▶ _ASSIGNED TASK_
Retype, word for word, the line holding "MIC1 pin GND: GND -> 3V3" and each line after it down to the end of the data; pictures are not copied.

Before and after images:
----------

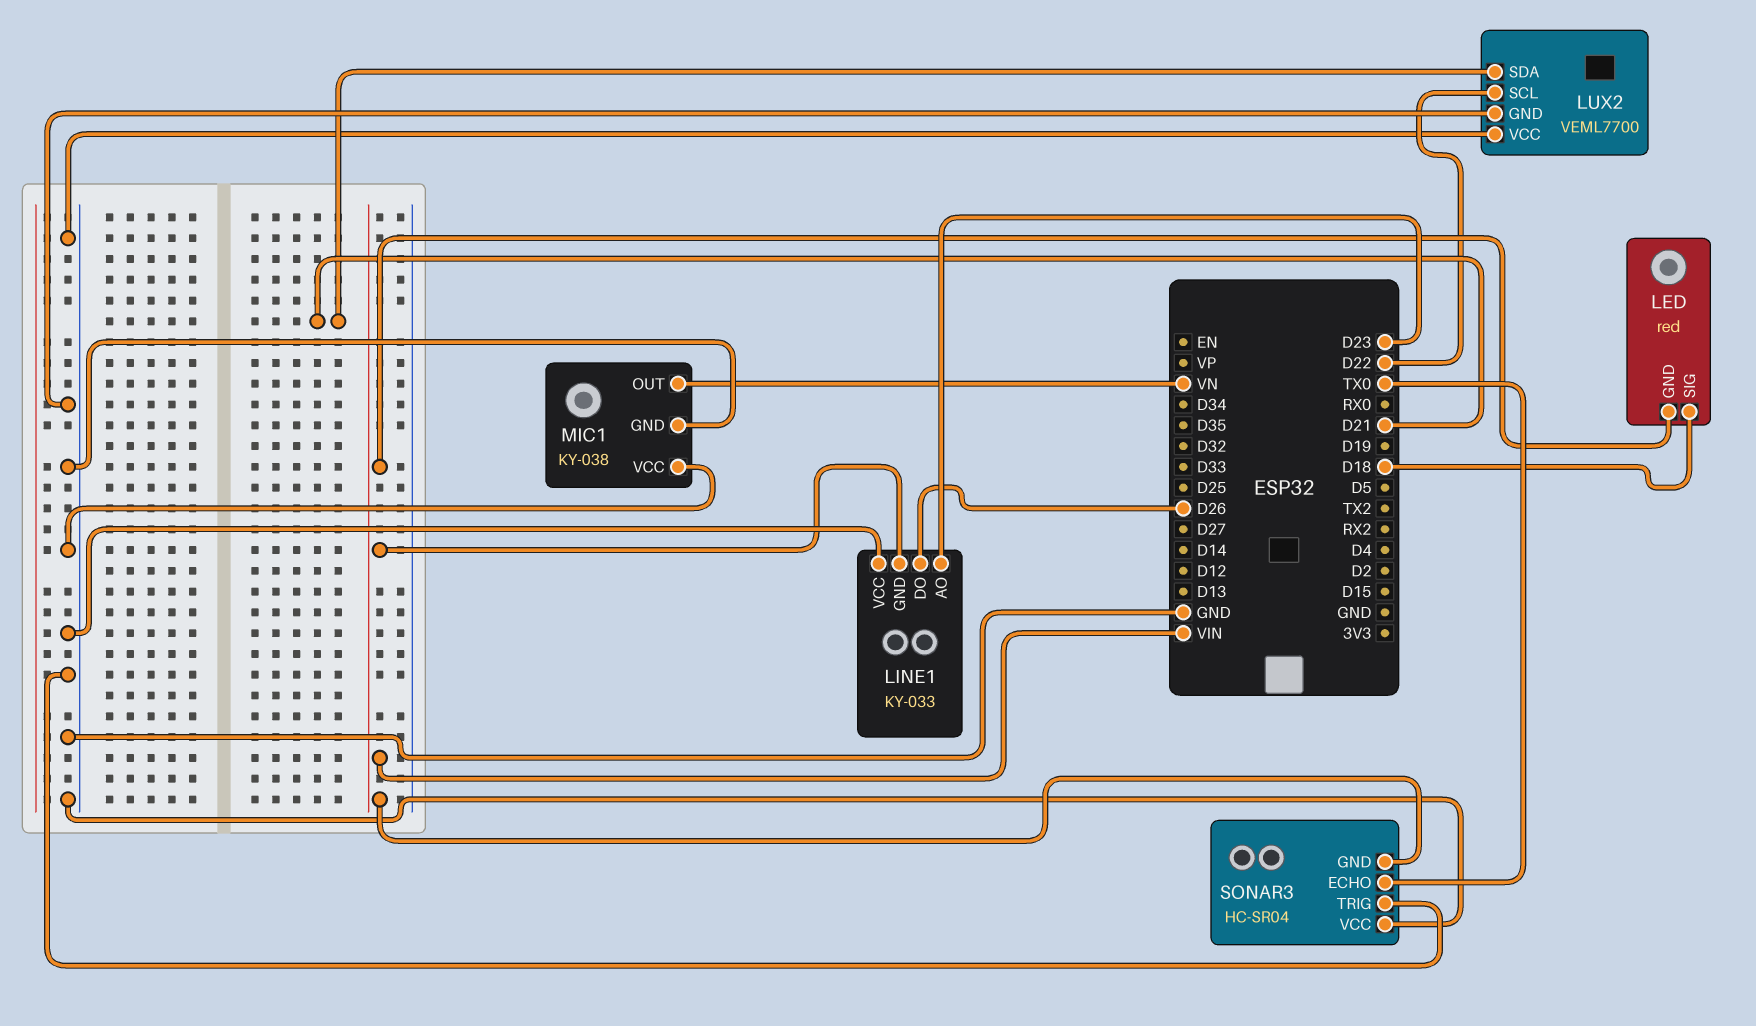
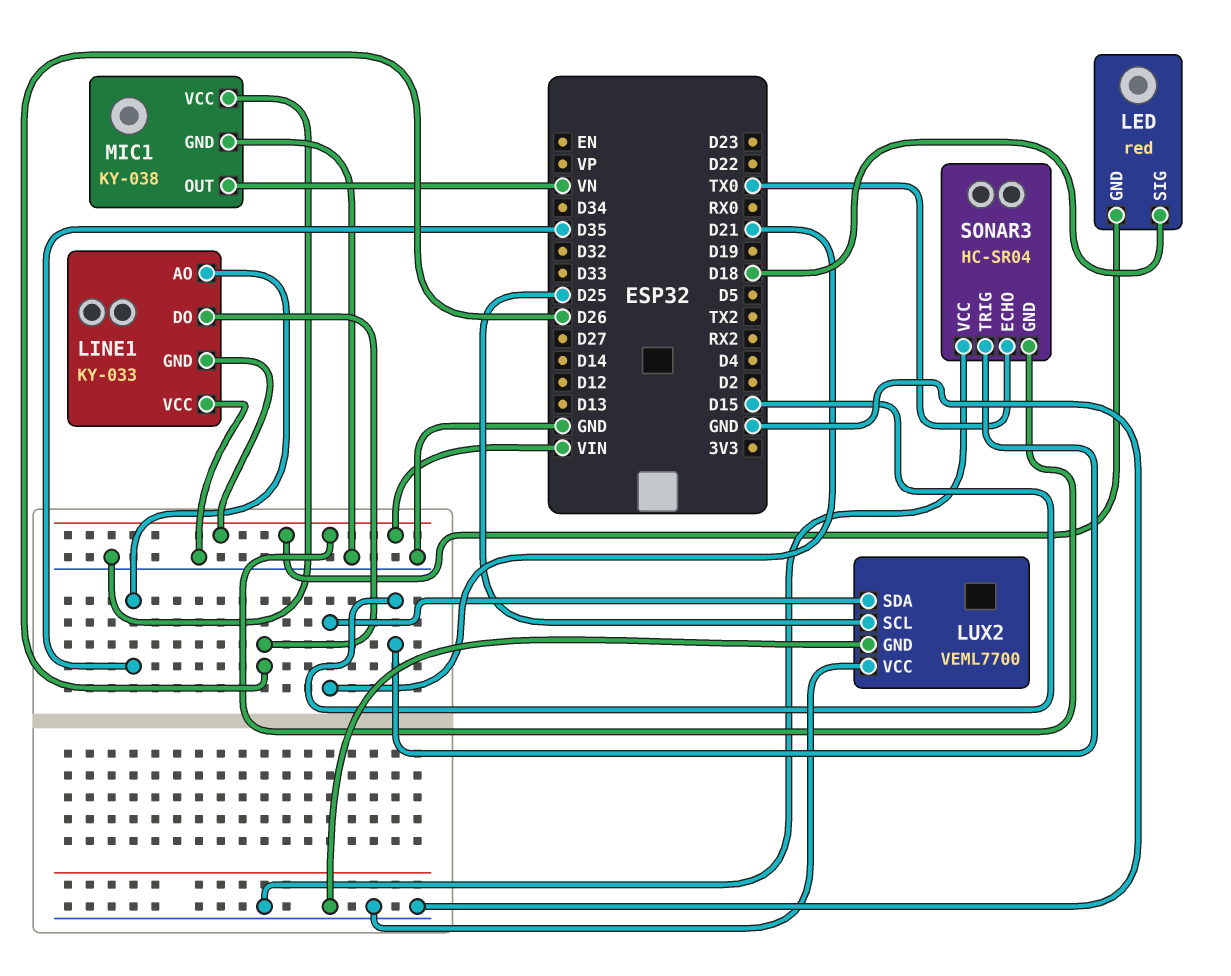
LINE1 pin AO: D23 -> D35
LUX2 pin SCL: D22 -> D25
SONAR3 pin TRIG: GND -> D15

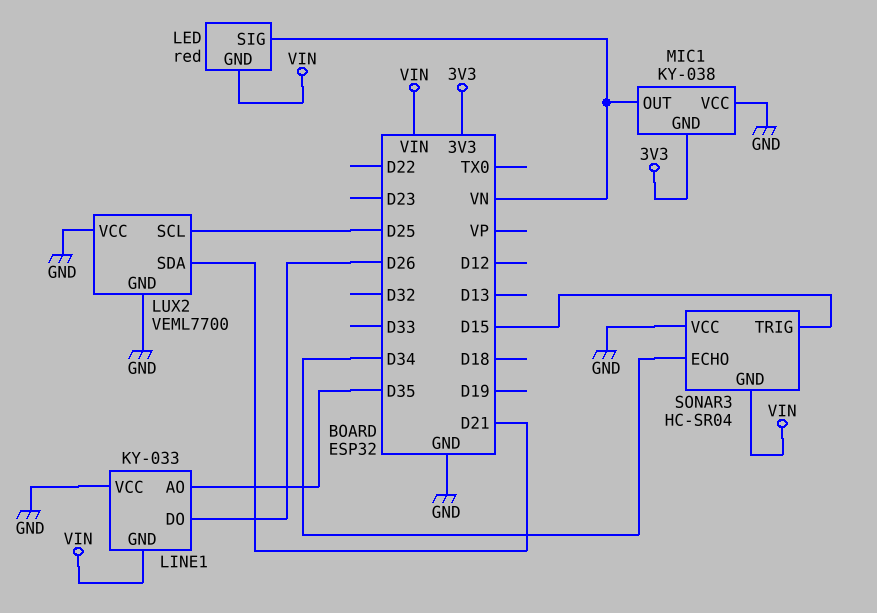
LED pin SIG: D18 -> VN
MIC1 pin GND: GND -> 3V3
SONAR3 pin ECHO: TX0 -> D34

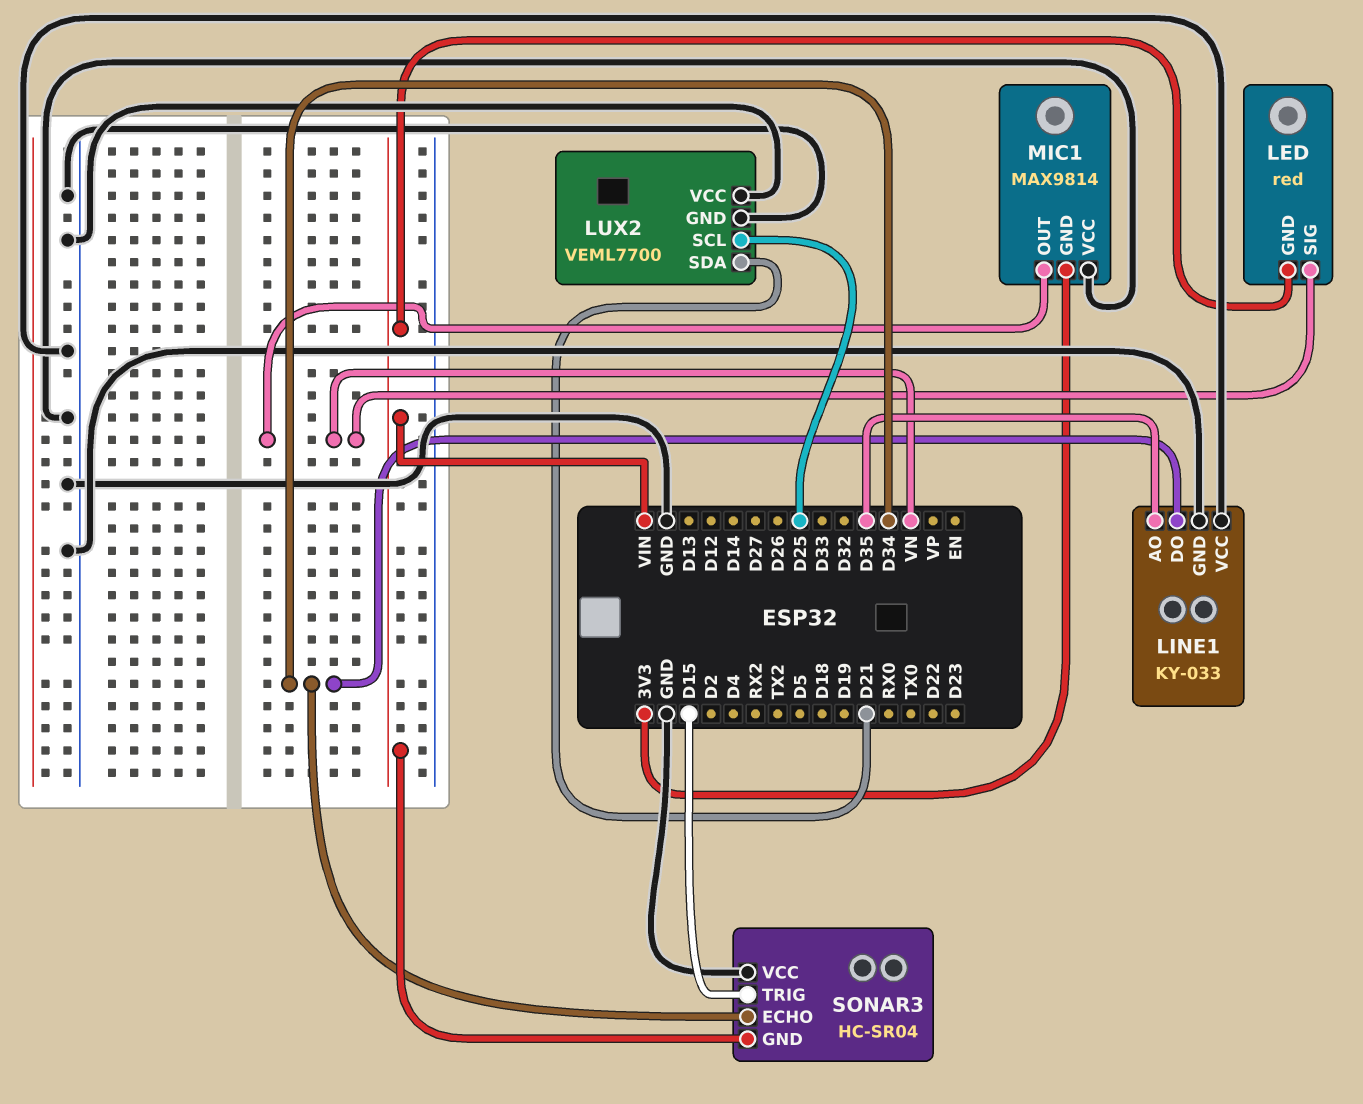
LINE1 pin DO: D26 -> D34
LINE1 pin GND: VIN -> GND
MIC1: KY-038 -> MAX9814

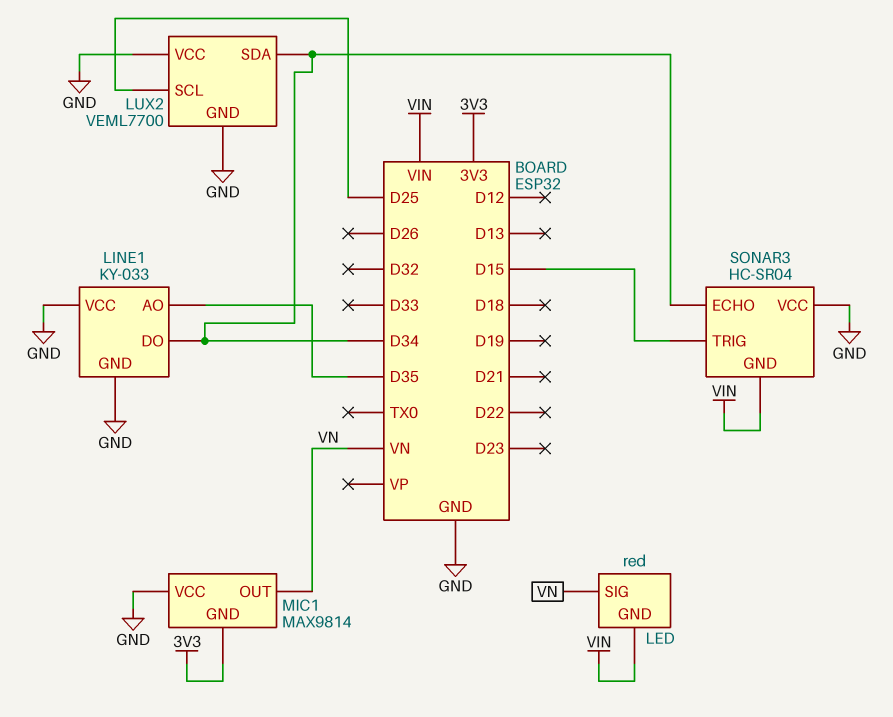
LUX2 pin SDA: D21 -> D34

----------

▶ _WRITTEN RESPONSE_
MIC1 pin GND: GND -> 3V3
SONAR3 pin ECHO: TX0 -> D34

LINE1 pin DO: D26 -> D34
LINE1 pin GND: VIN -> GND
MIC1: KY-038 -> MAX9814

LUX2 pin SDA: D21 -> D34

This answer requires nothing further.